**What you should do:** Keep the pictures out while you transcribe the listing below exactly.
──────── Data listing
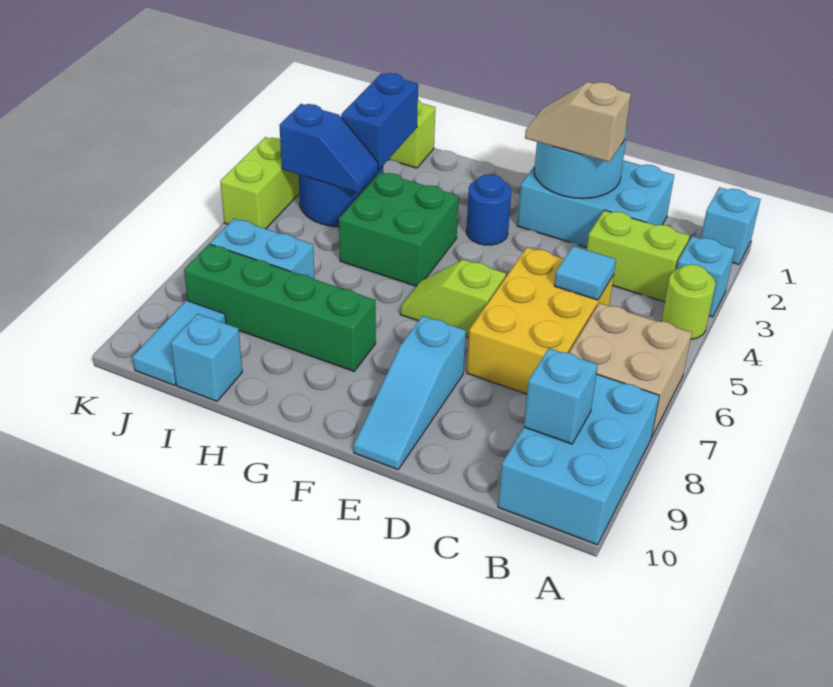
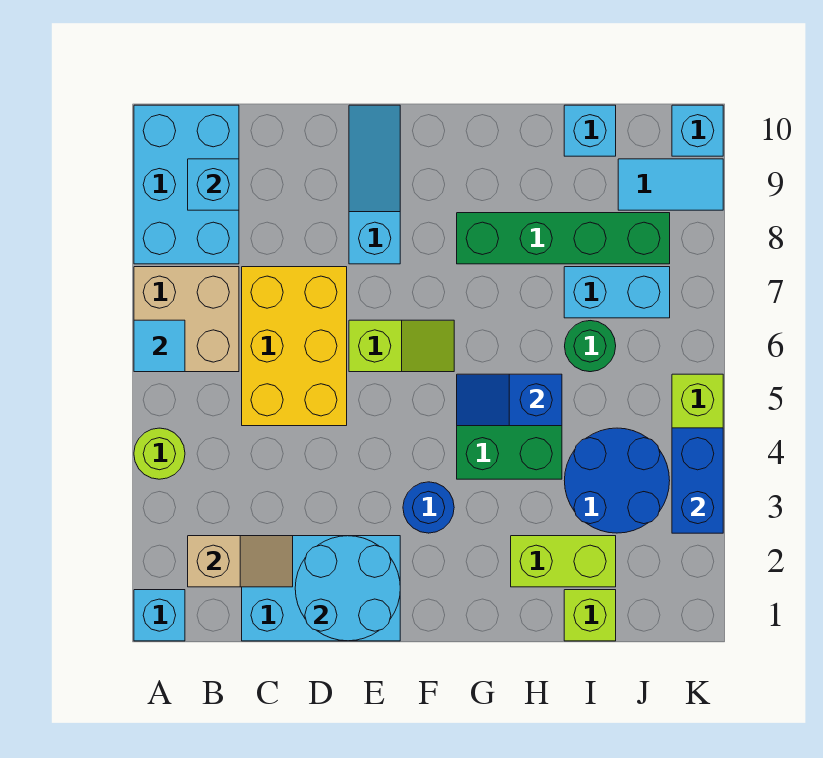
cyan brick A3 level 1 -> cyan brick K10 level 1
lime brick B3:C3 level 1 -> lime brick H2:I2 level 1
cyan tile C5 level 2 -> cyan tile A6 level 2
tan slope D2:E2 level 3 top D -> tan slope B2:C2 level 2 top B
blue brick I2:I3 level 2 -> blue brick K3:K4 level 2
blue slope I4:J4 level 2 top J -> blue slope G5:H5 level 2 top H
none -> green round brick I6 level 1
cyan tile J9:J10 level 1 -> cyan tile J9:K9 level 1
────────────────
**Task solution:**
cyan brick A3 level 1 -> cyan brick K10 level 1
lime brick B3:C3 level 1 -> lime brick H2:I2 level 1
cyan tile C5 level 2 -> cyan tile A6 level 2
tan slope D2:E2 level 3 top D -> tan slope B2:C2 level 2 top B
blue brick I2:I3 level 2 -> blue brick K3:K4 level 2
blue slope I4:J4 level 2 top J -> blue slope G5:H5 level 2 top H
none -> green round brick I6 level 1
cyan tile J9:J10 level 1 -> cyan tile J9:K9 level 1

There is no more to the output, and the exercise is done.